## [SHORT EXERCISE]
Find every line in the material that contains the string "defaultTimeSignature" and copy each one.

Collected data entries:
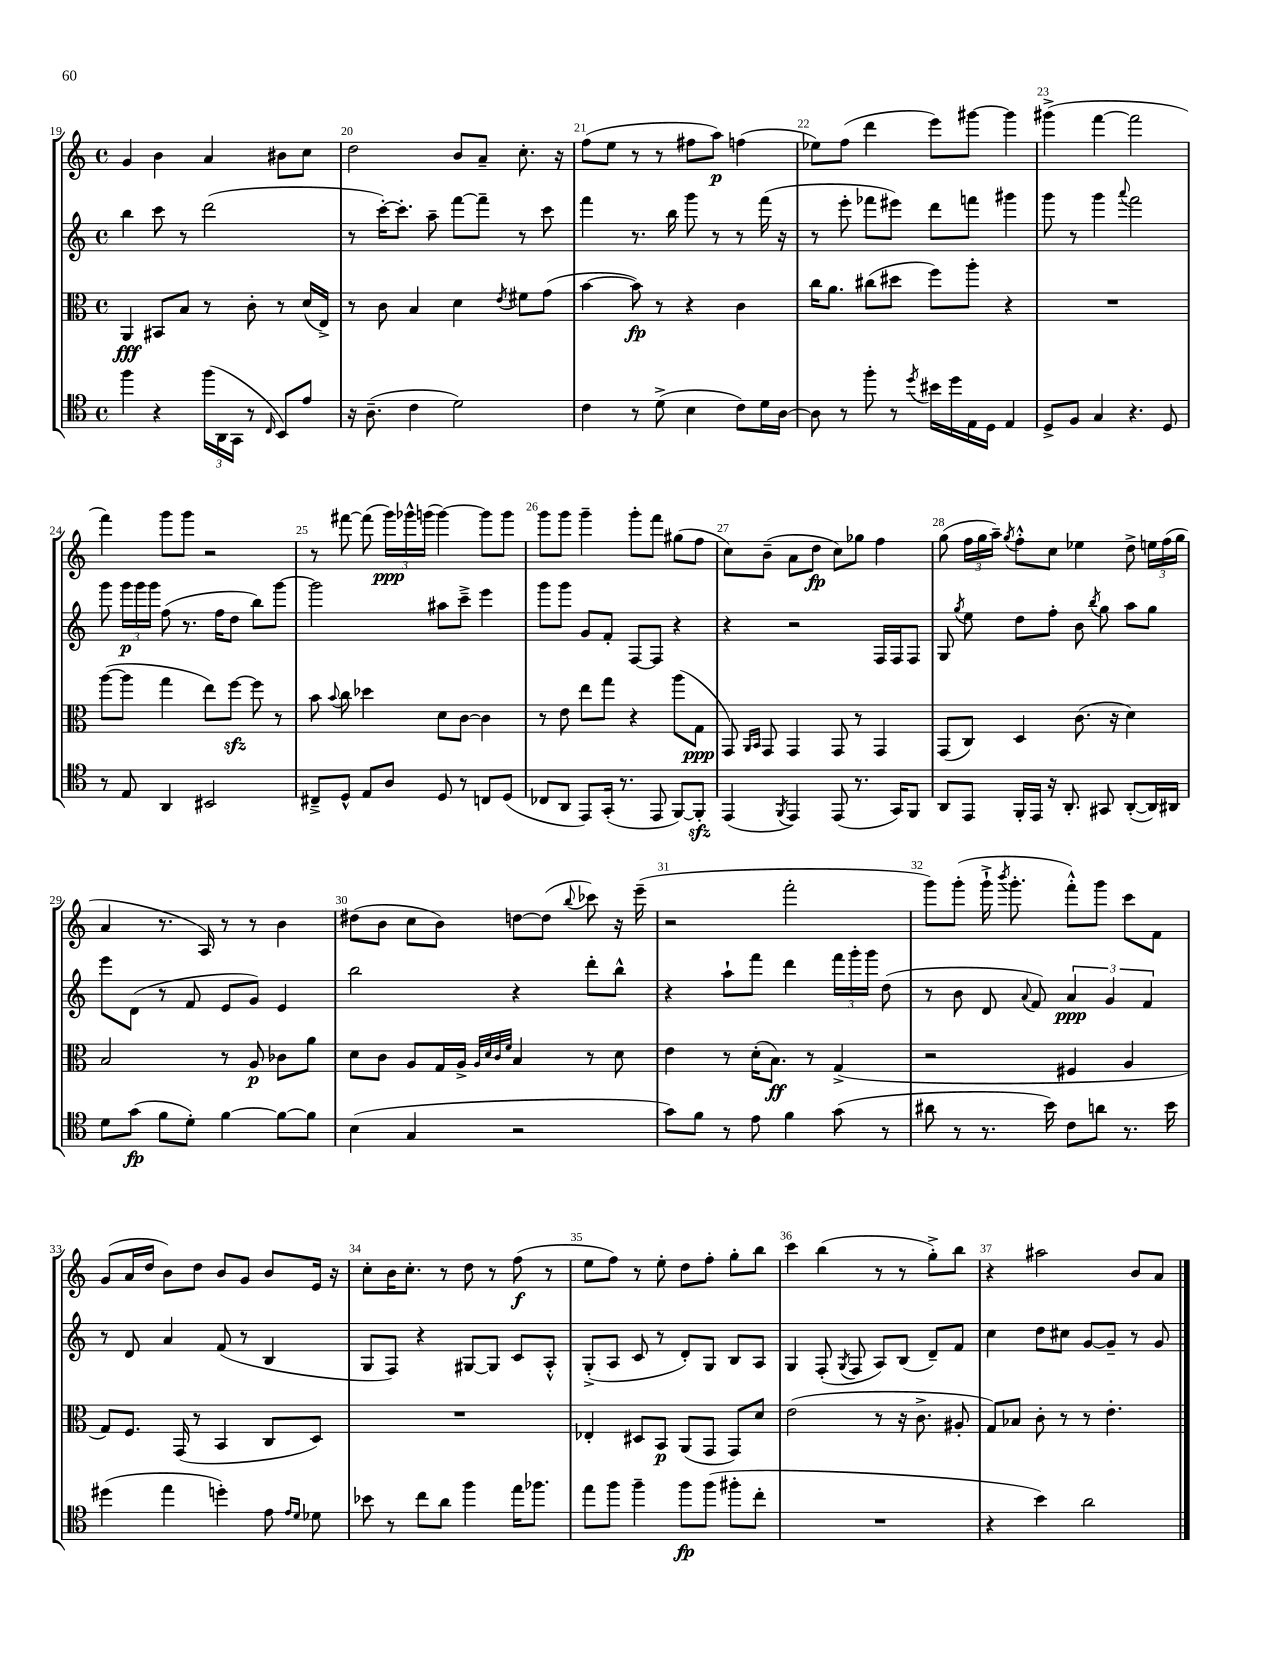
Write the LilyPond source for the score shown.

<<
\new StaffGroup <<
\new Staff = "s0" {
    \clef treble \key c \major \defaultTimeSignature \time 4/4
    \autoBeamOff g'4 b'4 a'4 bis'8[ c''8] |
    d''2 b'8[ a'8]-- c''8.-. r16 |
    f''8[( e''8] r8 r8 fis''8[ a''8]\p) f''4( |
    ees''8[) f''8]( d'''4 e'''8[) gis'''8]~ gis'''4 |
    gis'''4->( f'''4~ f'''2 |
    f'''4) g'''8[ g'''8] r2 |
    r8 fis'''8~ fis'''8( \tuplet 3/2 { g'''16[\ppp) ges'''16-^ g'''16]( } g'''4~) g'''8[ g'''8] |
    g'''8[ g'''8] g'''4-- g'''8[-. f'''8] gis''8[( f''8] |
    c''8[) b'8]--( a'8[ d''8]\fp c''8[) ges''8] f''4 |
    g''8( \tuplet 3/2 { f''16[ g''16 a''16]--) } \acciaccatura { g''8 } f''8[-.-^ c''8] ees''4 d''8-> \tuplet 3/2 { e''16[ f''16( g''16] } |
    a'4 r8. a16) r8 r8 b'4 |
    dis''8[( b'8] c''8[ b'8]) d''8[~ d''8]( \appoggiatura { b''8 } ces'''8) r16 e'''16--( |
    r2 f'''2-. |
    g'''8[) g'''8]-.( g'''16-!-> \acciaccatura { b'''8 } g'''8.-. f'''8[-.-^) g'''8] c'''8[ f'8] |
    g'8[( a'16 d''16] b'8[) d''8] b'8[ g'8] b'8[ e'16] r16 |
    c''8[-. b'16 c''8.]-. r8 d''8 r8 f''8\f( r8 |
    e''8[ f''8]) r8 e''8-. d''8[ f''8]-. g''8[-. b''8] |
    c'''4 b''4( r8 r8 g''8[-.->) b''8] |
    r4 ais''2 b'8[ a'8] \bar "|." |
}
\new Staff = "s1" {
    \clef treble \key c \major \defaultTimeSignature \time 4/4
    \autoBeamOff b''4 c'''8 r8 d'''2( |
    r8 c'''16[~-.) c'''8.]-. a''8-- f'''8[~ f'''8]-- r8 c'''8 |
    f'''4 r8. b''16 g'''8 r8 r8 f'''16( r16 |
    r8 e'''8-. fes'''8[ eis'''8]) d'''8[ f'''8] gis'''4 |
    g'''8 r8 g'''4 \appoggiatura { a'''8 } f'''2 |
    g'''8 \tuplet 3/2 { g'''16[\p g'''16 g'''16] } f''8( r8. f''16[ d''8] b''8[) g'''8]~ |
    g'''2 ais''8[ c'''8]---> e'''4 |
    g'''8[ g'''8] g'8[ f'8]-. f8[~ f8] r4 |
    r4 r2 f16[ f16 f8] |
    g8 \acciaccatura { g''8 } e''8 d''8[ f''8]-. b'8 \acciaccatura { b''8 } g''8 a''8[ g''8] |
    e'''8[ d'8]( r8 f'8 e'8[ g'8]) e'4 |
    b''2 r4 d'''8[-. b''8]-^ |
    r4 a''8[-! f'''8] d'''4 \tuplet 3/2 { f'''16[ g'''16-. g'''16] } d''8( |
    r8 b'8 d'8 \appoggiatura { a'8 } f'8) \tuplet 3/2 { a'4\ppp g'4 f'4 } |
    r8 d'8 a'4 f'8( r8 b4 |
    g8[ f8]) r4 gis8[~ gis8] c'8[ a8]-.-^ |
    g8[-.->( a8] c'8 r8 d'8[-.) g8] b8[ a8] |
    g4 f8-.( \acciaccatura { g8 } f8 a8[) b8]( d'8[--) f'8] |
    c''4 d''8[ cis''8] g'8[~ g'8]-- r8 g'8 \bar "|." |
}
\new Staff = "s2" {
    \clef alto \key c \major \defaultTimeSignature \time 4/4
    \autoBeamOff a,4\fff bis,8[ b8] r8 c'8-. r8 d'16[( e16]->) |
    r8 c'8 b4 d'4 \acciaccatura { e'8 } fis'8[ g'8]( |
    b'4~ b'8\fp) r8 r4 c'4 |
    c''16[ a'8.] cis''8[( dis''8] f''8[) a''8]-. r4 |
    R1 |
    a''8[~( a''8] g''4 e''8[) f''8]~\sfz f''8 r8 |
    b'8 \appoggiatura { b'8 } c''8 des''4 d'8[ c'8]~ c'4 |
    r8 e'8 e''8[ g''8] r4 a''8[( g8]\ppp |
    g,8) \grace { a,16[ b,16] } g,8 g,4 g,8 r8 g,4 |
    g,8[( c8]) d4 c'8.( r16 d'4) |
    b2 r8 a8\p ces'8[ a'8] |
    d'8[ c'8] a8[ g16 a16]-> \grace { a32[ d'32 c'32 f'32] } b4 r8 d'8 |
    e'4 r8 d'16[-.( b8.]\ff) r8 g4->( |
    r2 fis4 a4 |
    g8[) f8.] g,16( r8 b,4 c8[ d8]) |
    R1 |
    ees4-. dis8[ b,8]\p a,8[( g,8] g,8[) d'8] |
    e'2( r8 r16 c'8.-> ais8-. |
    g8[) bes8] c'8-. r8 r8 e'4.-. \bar "|." |
}
\new Staff = "s3" {
    \clef tenor \key c \major \defaultTimeSignature \time 4/4
    \autoBeamOff f''4 r4 \tuplet 3/2 { f''16[( a,16 g,16] } r8 \grace { c16 } b,8[) e'8] |
    r16 a8.--( c'4 d'2) |
    c'4 r8 d'8->( b4 c'8[) d'16 a16]~ |
    a8 r8 f''8-. r8 \acciaccatura { d''8 } bis'16[ d''16 e16 d16] e4 |
    d8[-> f8] g4 r4. d8 |
    r8 e8 a,4 bis,2 |
    cis8[---> d8]-^ e8[ a8] d8 r8 c8[ d8]( |
    ces8[ a,8] e,8[) g,16]-.( r8. e,8 f,8[~) f,8]-.\sfz |
    e,4( \acciaccatura { f,8 } e,4) e,8( r8. g,16[) f,8] |
    a,8[ e,8] f,16[-. e,16] r16 a,8.-. gis,8 a,8[~-.( a,16) ais,16] |
    d'8[ g'8]\fp( f'8[ d'8]-.) f'4~ f'8[~ f'8] |
    b4( g4 r2 |
    g'8[) f'8] r8 e'8 f'4 g'8( r8 |
    ais'8 r8 r8. b'16) c'8[ a'8] r8. b'16 |
    dis''4( e''4 d''4-.) e'8 \grace { e'16[ d'16] } des'8 |
    bes'8 r8 c''8[ a'8] f''4 e''16[ fes''8.] |
    e''8[ f''8] f''4-- f''8[\fp f''8]( fis''8[-. c''8]-. |
    R1 |
    r4 b'4) a'2 \bar "|." |
}
>>
>>
\layout { \context { \Score currentBarNumber = #19 \override BarNumber.break-visibility = ##(#f #t #t) barNumberVisibility = #all-bar-numbers-visible } }
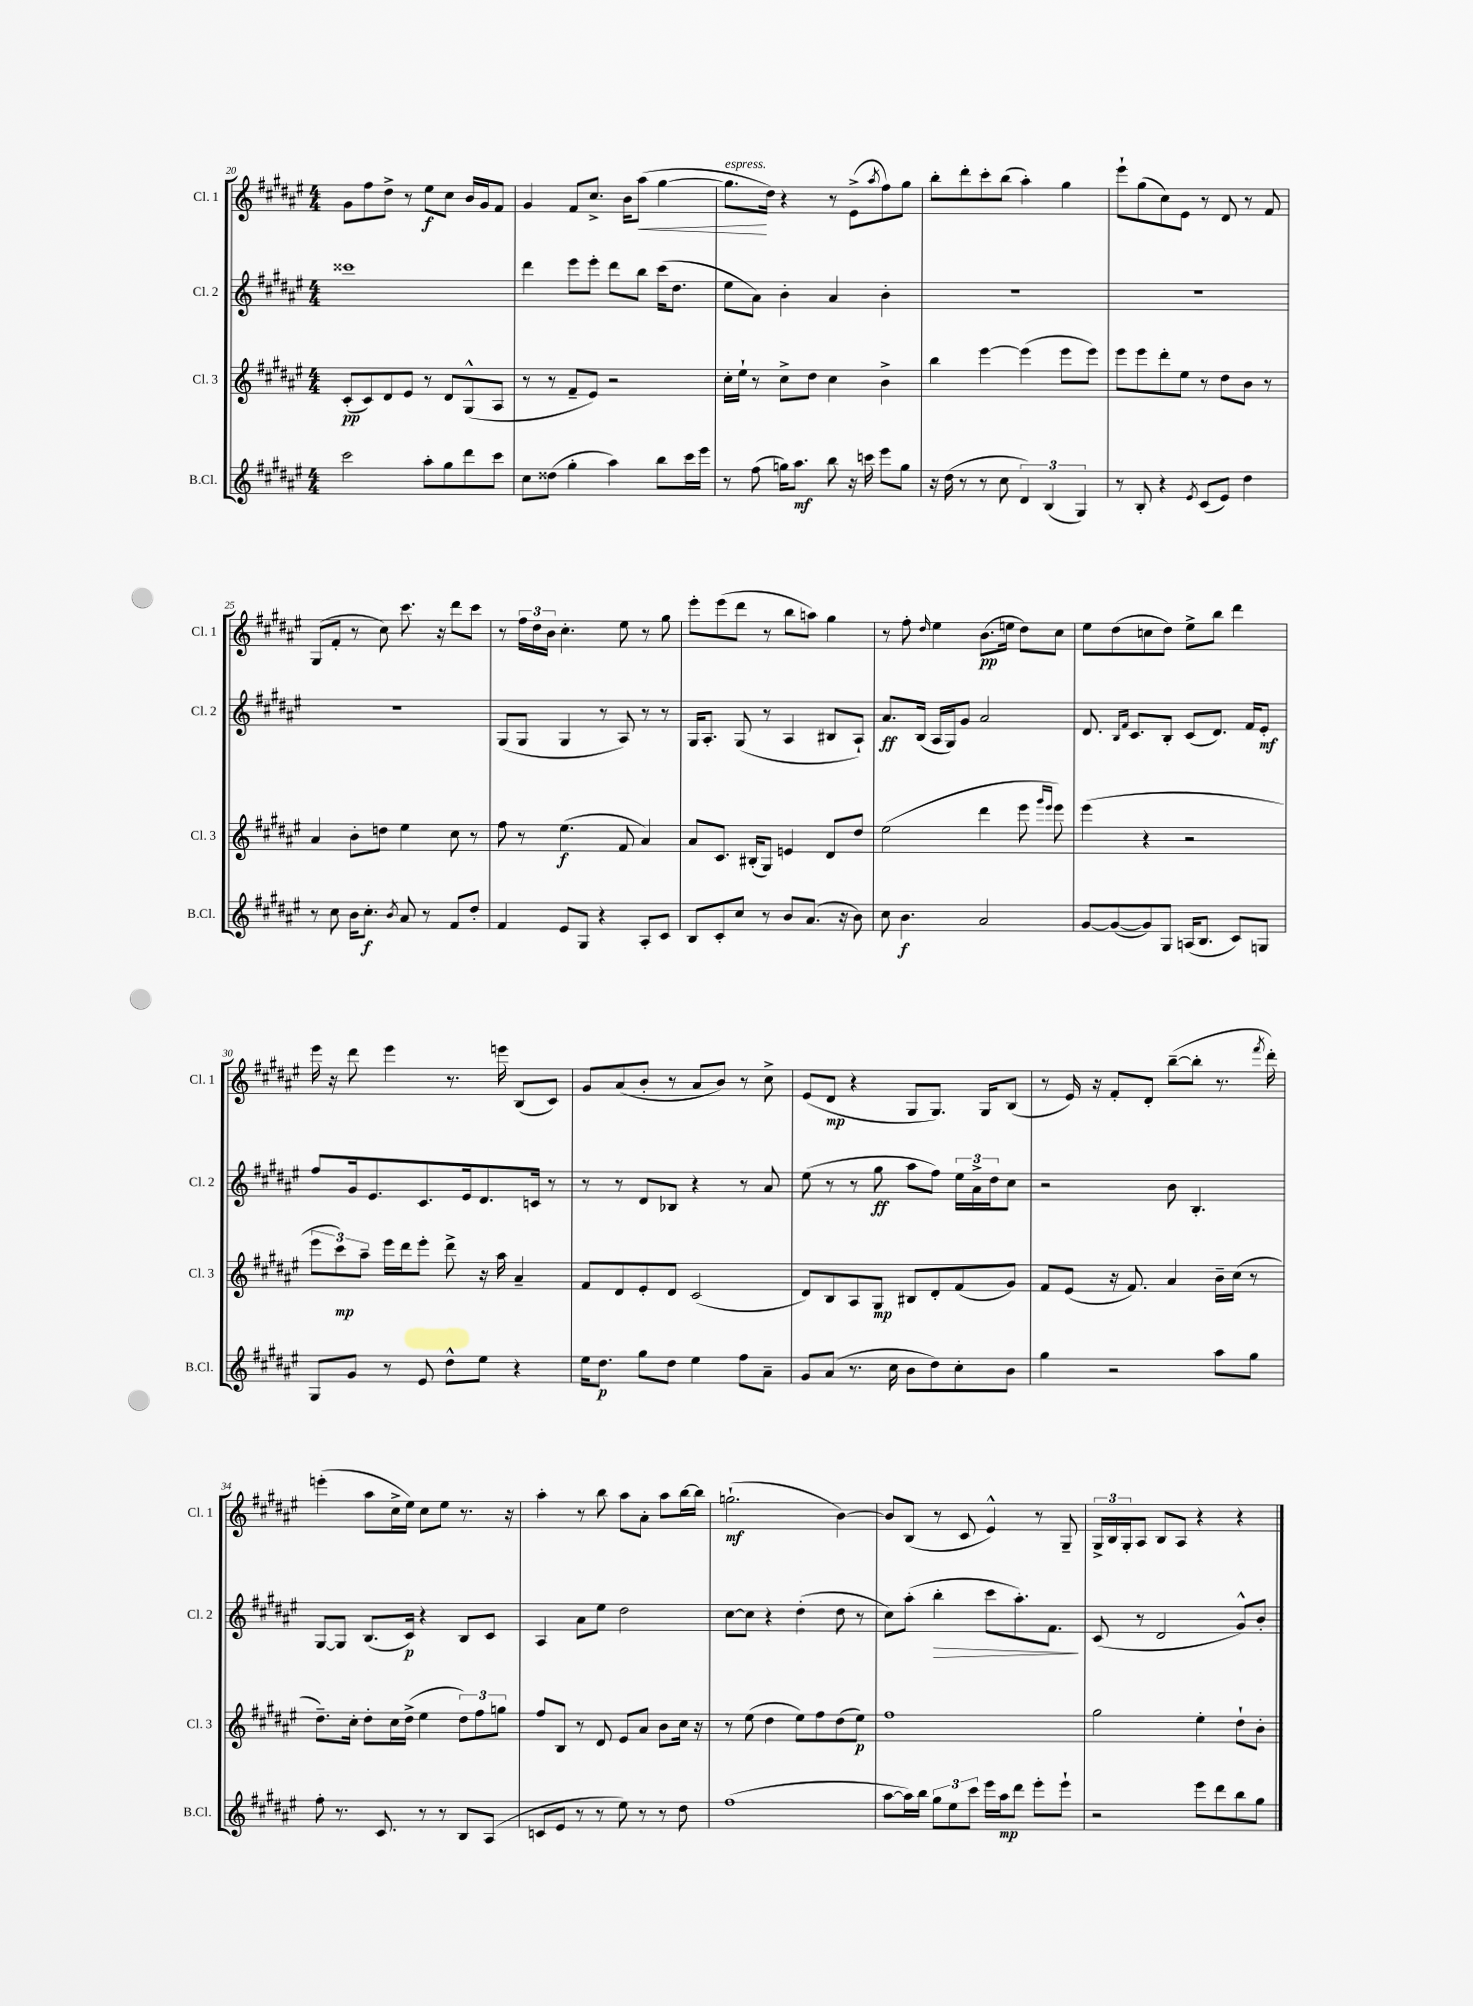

## [COMPLETED TASK]
    \clef treble \key c \major \defaultTimeSignature \time 4/4
    \clef treble \key c \major \defaultTimeSignature \time 4/4
    \clef alto \key c \major \defaultTimeSignature \time 4/4
    \clef tenor \key c \major \defaultTimeSignature \time 4/4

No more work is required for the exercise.